- ACTIVITY -
Apart from the pictures, every entry below should be repeated exactly.
[Opening EXTRACTED RECORDS section]
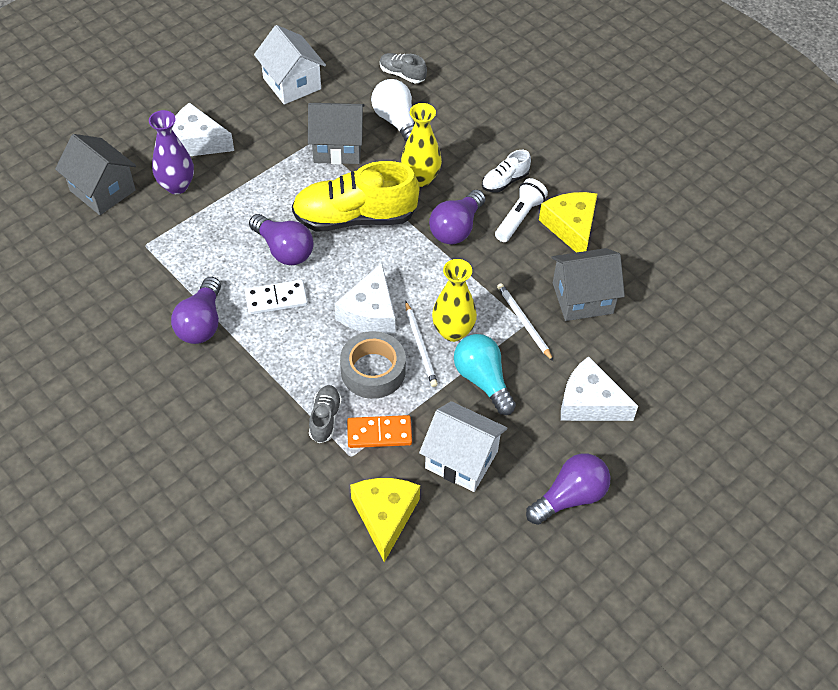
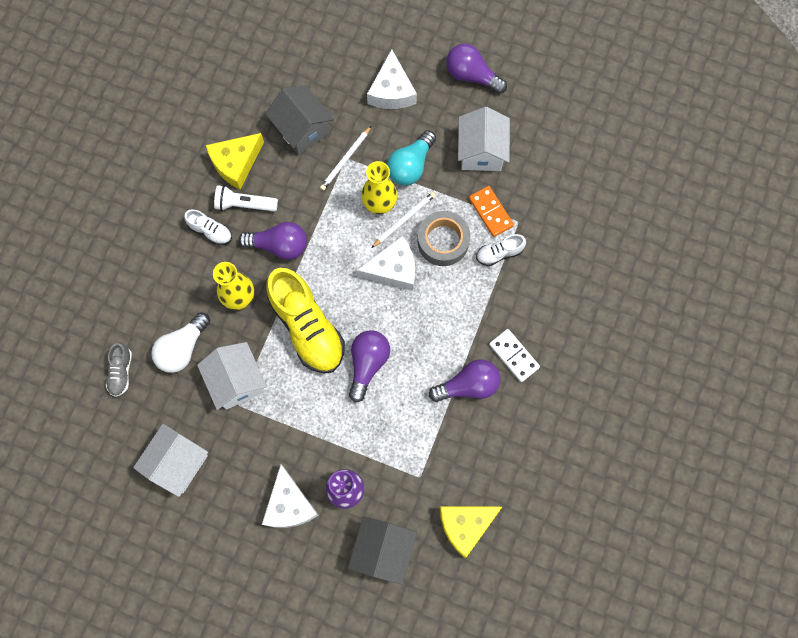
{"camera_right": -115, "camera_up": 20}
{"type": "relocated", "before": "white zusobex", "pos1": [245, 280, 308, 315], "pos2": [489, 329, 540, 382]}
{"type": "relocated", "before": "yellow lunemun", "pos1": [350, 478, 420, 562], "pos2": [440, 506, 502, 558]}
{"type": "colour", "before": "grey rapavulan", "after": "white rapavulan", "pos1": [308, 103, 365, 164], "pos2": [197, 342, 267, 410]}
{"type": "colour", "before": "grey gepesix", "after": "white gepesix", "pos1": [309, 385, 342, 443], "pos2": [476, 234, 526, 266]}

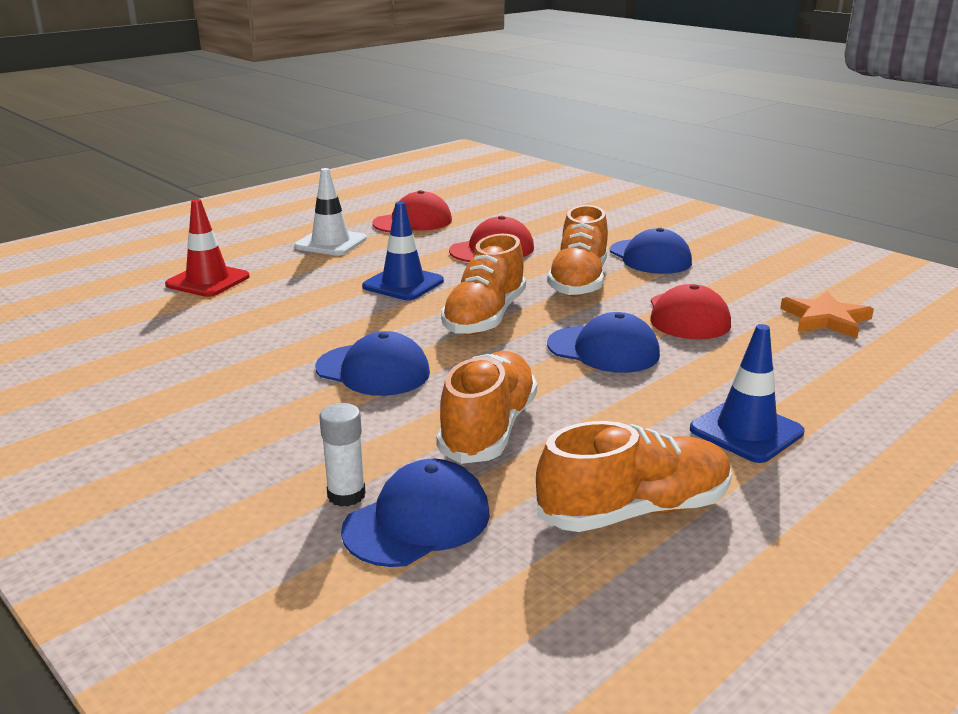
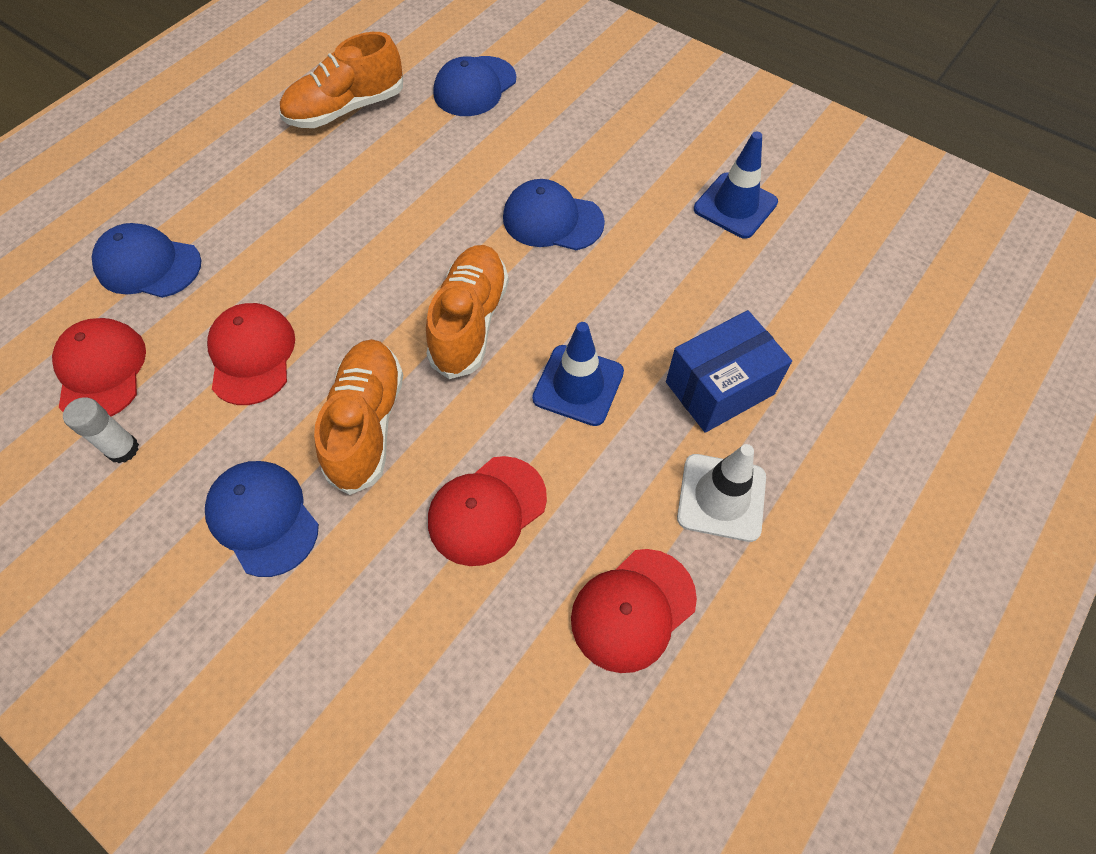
{"camera_right": 170, "camera_up": 35}
{"type": "missing", "before": "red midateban", "pos1": [165, 199, 250, 297]}
{"type": "missing", "before": "orange gepesix", "pos1": [436, 351, 537, 464]}
{"type": "appeared", "after": "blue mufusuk", "pos2": [666, 310, 792, 433]}
{"type": "relocated", "before": "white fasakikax", "pos1": [319, 403, 366, 507], "pos2": [63, 397, 139, 463]}
{"type": "relocated", "before": "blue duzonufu", "pos1": [547, 312, 660, 373], "pos2": [92, 223, 201, 298]}
{"type": "relocated", "before": "blue midateban", "pos1": [690, 324, 805, 463], "pos2": [694, 132, 778, 239]}
{"type": "exchanged", "before": "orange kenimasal", "after": "red duzonufu", "pos1": [780, 291, 874, 339], "pos2": [52, 318, 146, 417]}

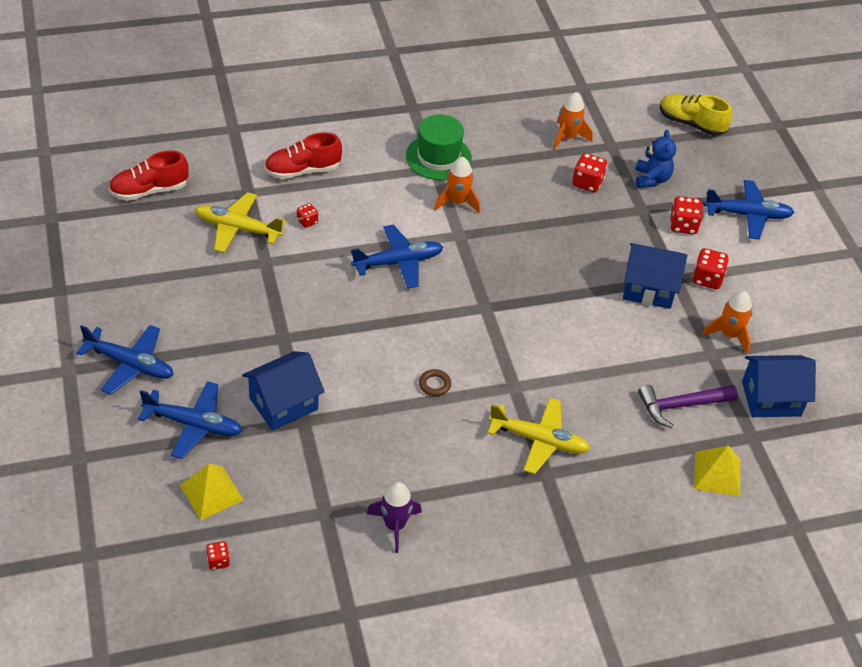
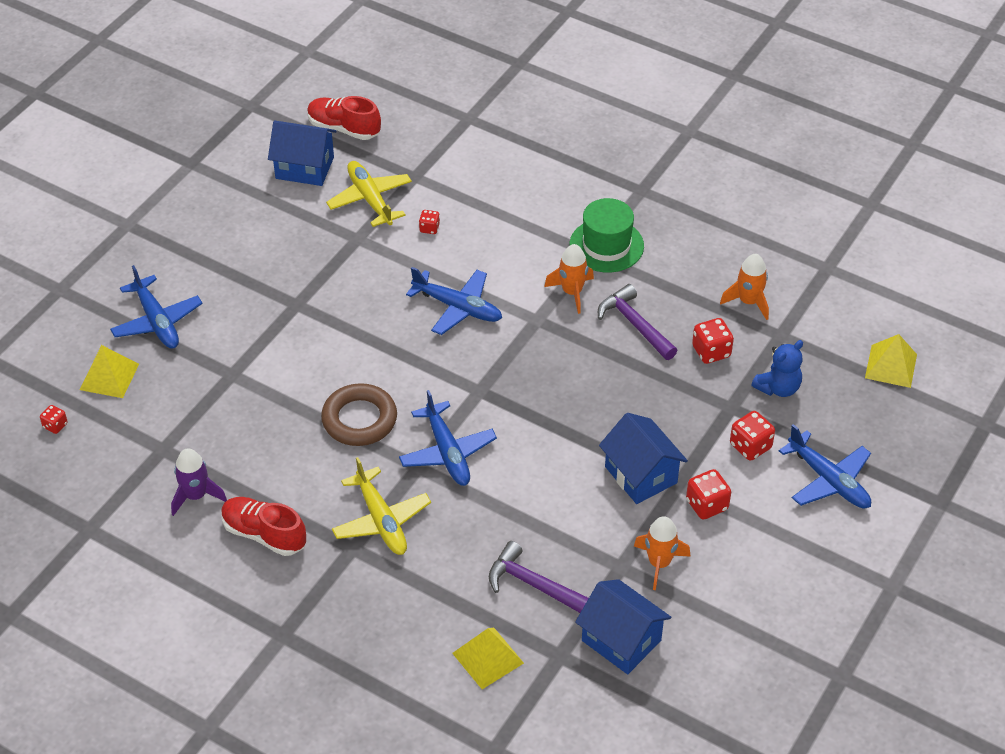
{"camera_right": 50, "camera_up": 0}
{"type": "appeared", "after": "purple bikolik", "pos2": [598, 284, 678, 360]}
{"type": "relocated", "before": "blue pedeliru", "pos1": [76, 325, 174, 395], "pos2": [399, 390, 497, 486]}
{"type": "relocated", "before": "blue rapavulan", "pos1": [242, 351, 325, 431], "pos2": [268, 120, 337, 186]}
{"type": "relocated", "before": "red gepesix", "pos1": [264, 132, 342, 179], "pos2": [221, 497, 306, 556]}
{"type": "exchanged", "before": "yellow gepesix", "after": "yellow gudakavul", "pos1": [660, 94, 732, 136], "pos2": [865, 334, 917, 388]}
{"type": "size", "before": "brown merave", "pos1": [419, 369, 451, 396], "pos2": [321, 383, 397, 446], "scale": 2.2}

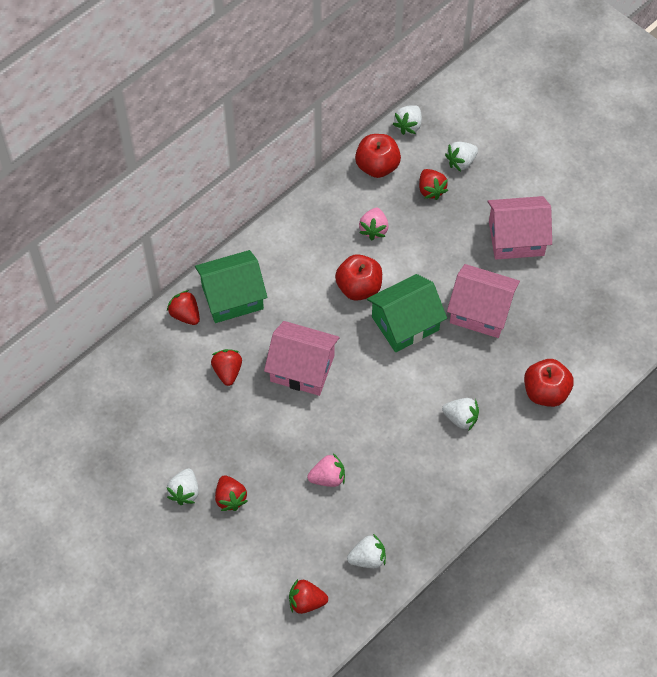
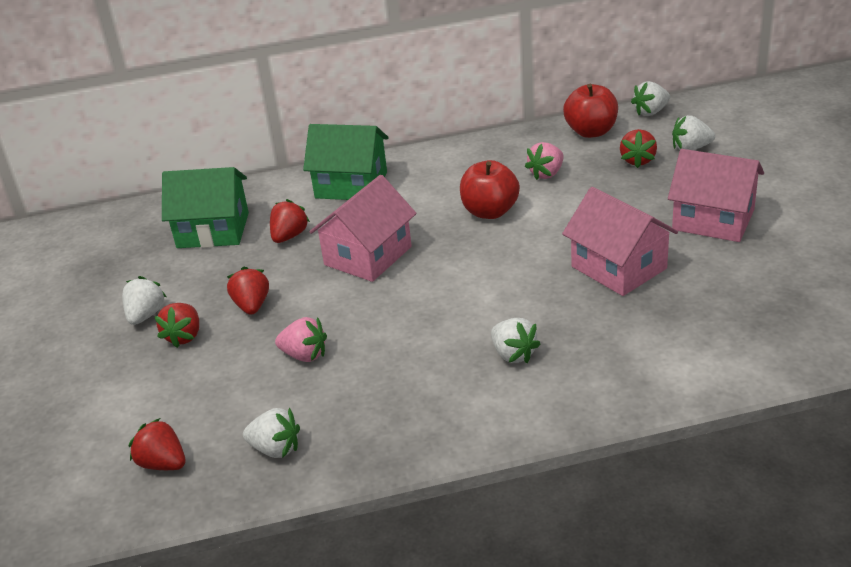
{"camera_right": 35, "camera_up": -25}
{"type": "missing", "before": "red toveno", "pos1": [524, 359, 574, 407]}
{"type": "relocated", "before": "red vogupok", "pos1": [167, 290, 200, 325], "pos2": [227, 267, 269, 315]}
{"type": "relocated", "before": "green rapavulan", "pos1": [367, 274, 447, 352], "pos2": [162, 167, 249, 248]}
{"type": "spun", "before": "white vogupok", "pos1": [167, 469, 199, 505], "pos2": [122, 276, 167, 325], "turn": 150}
{"type": "spun", "before": "pink rapavulan", "pos1": [264, 321, 339, 396], "pos2": [310, 175, 417, 282], "turn": 75}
[Closing EXTRACTED RECORDS section]
- ANSWER FOR THE TASK -
{"camera_right": -115, "camera_up": 20}
{"type": "relocated", "before": "white zusobex", "pos1": [245, 280, 308, 315], "pos2": [489, 329, 540, 382]}
{"type": "relocated", "before": "yellow lunemun", "pos1": [350, 478, 420, 562], "pos2": [440, 506, 502, 558]}
{"type": "colour", "before": "grey rapavulan", "after": "white rapavulan", "pos1": [308, 103, 365, 164], "pos2": [197, 342, 267, 410]}
{"type": "colour", "before": "grey gepesix", "after": "white gepesix", "pos1": [309, 385, 342, 443], "pos2": [476, 234, 526, 266]}

{"camera_right": 170, "camera_up": 35}
{"type": "missing", "before": "red midateban", "pos1": [165, 199, 250, 297]}
{"type": "missing", "before": "orange gepesix", "pos1": [436, 351, 537, 464]}
{"type": "appeared", "after": "blue mufusuk", "pos2": [666, 310, 792, 433]}
{"type": "relocated", "before": "white fasakikax", "pos1": [319, 403, 366, 507], "pos2": [63, 397, 139, 463]}
{"type": "relocated", "before": "blue duzonufu", "pos1": [547, 312, 660, 373], "pos2": [92, 223, 201, 298]}
{"type": "relocated", "before": "blue midateban", "pos1": [690, 324, 805, 463], "pos2": [694, 132, 778, 239]}
{"type": "exchanged", "before": "orange kenimasal", "after": "red duzonufu", "pos1": [780, 291, 874, 339], "pos2": [52, 318, 146, 417]}

{"camera_right": 50, "camera_up": 0}
{"type": "appeared", "after": "purple bikolik", "pos2": [598, 284, 678, 360]}
{"type": "relocated", "before": "blue pedeliru", "pos1": [76, 325, 174, 395], "pos2": [399, 390, 497, 486]}
{"type": "relocated", "before": "blue rapavulan", "pos1": [242, 351, 325, 431], "pos2": [268, 120, 337, 186]}
{"type": "relocated", "before": "red gepesix", "pos1": [264, 132, 342, 179], "pos2": [221, 497, 306, 556]}
{"type": "exchanged", "before": "yellow gepesix", "after": "yellow gudakavul", "pos1": [660, 94, 732, 136], "pos2": [865, 334, 917, 388]}
{"type": "size", "before": "brown merave", "pos1": [419, 369, 451, 396], "pos2": [321, 383, 397, 446], "scale": 2.2}

{"camera_right": 35, "camera_up": -25}
{"type": "missing", "before": "red toveno", "pos1": [524, 359, 574, 407]}
{"type": "relocated", "before": "red vogupok", "pos1": [167, 290, 200, 325], "pos2": [227, 267, 269, 315]}
{"type": "relocated", "before": "green rapavulan", "pos1": [367, 274, 447, 352], "pos2": [162, 167, 249, 248]}
{"type": "spun", "before": "white vogupok", "pos1": [167, 469, 199, 505], "pos2": [122, 276, 167, 325], "turn": 150}
{"type": "spun", "before": "pink rapavulan", "pos1": [264, 321, 339, 396], "pos2": [310, 175, 417, 282], "turn": 75}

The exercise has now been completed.